(Provided records Opens)

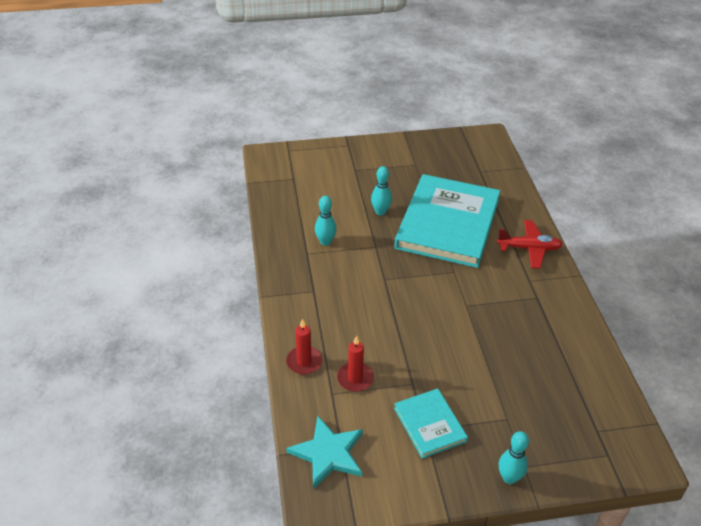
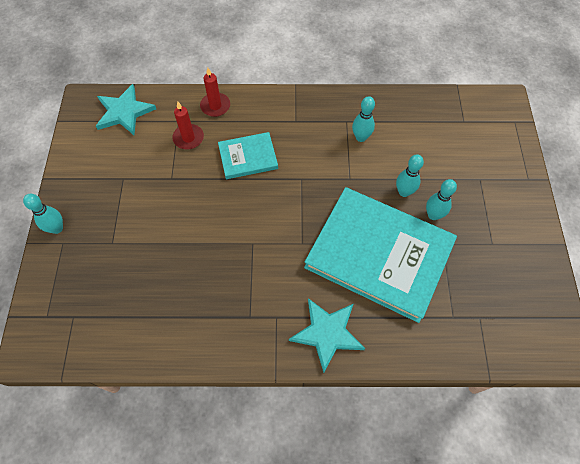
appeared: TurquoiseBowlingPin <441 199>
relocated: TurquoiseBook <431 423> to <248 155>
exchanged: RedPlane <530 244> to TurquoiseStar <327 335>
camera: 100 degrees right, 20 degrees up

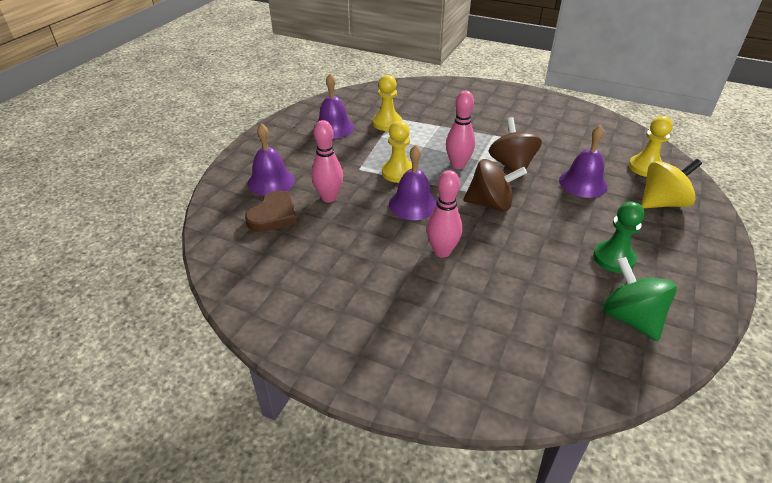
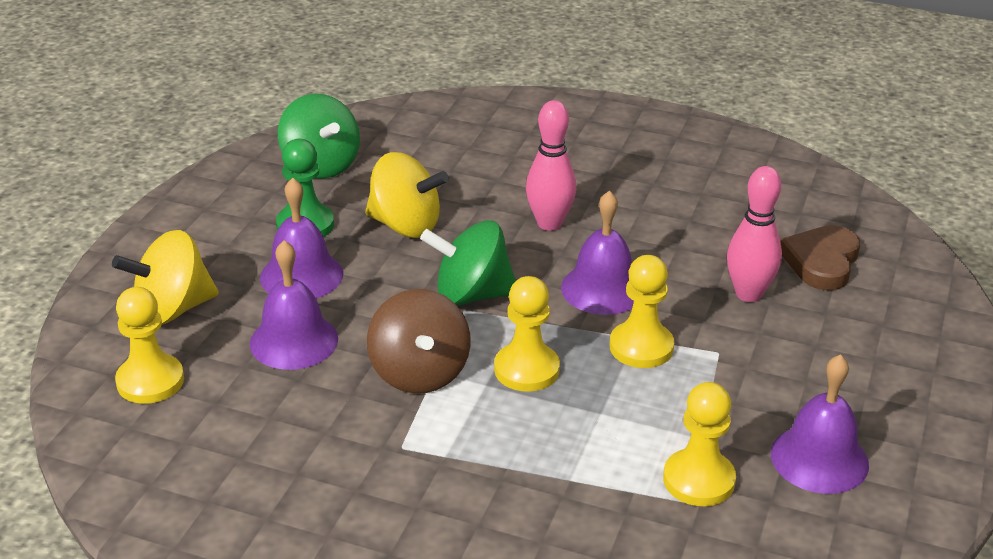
appeared: YellowSpinningTop <407 195>
relocated: PurpleBell <271 159> to <301 238>
exchanged: PinkBowlingPin <460 130> to YellowPawn <527 334>
colour: BrownSpinningTop <495 185> to GreenSpinningTop <468 263>
camera: 175 degrees right, 5 degrees down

(Provided records Closes)

_Task details:_ Pictures excluded, set down all the entries exactly.

_Response below:_
appeared: TurquoiseBowlingPin <441 199>
relocated: TurquoiseBook <431 423> to <248 155>
exchanged: RedPlane <530 244> to TurquoiseStar <327 335>
camera: 100 degrees right, 20 degrees up

appeared: YellowSpinningTop <407 195>
relocated: PurpleBell <271 159> to <301 238>
exchanged: PinkBowlingPin <460 130> to YellowPawn <527 334>
colour: BrownSpinningTop <495 185> to GreenSpinningTop <468 263>
camera: 175 degrees right, 5 degrees down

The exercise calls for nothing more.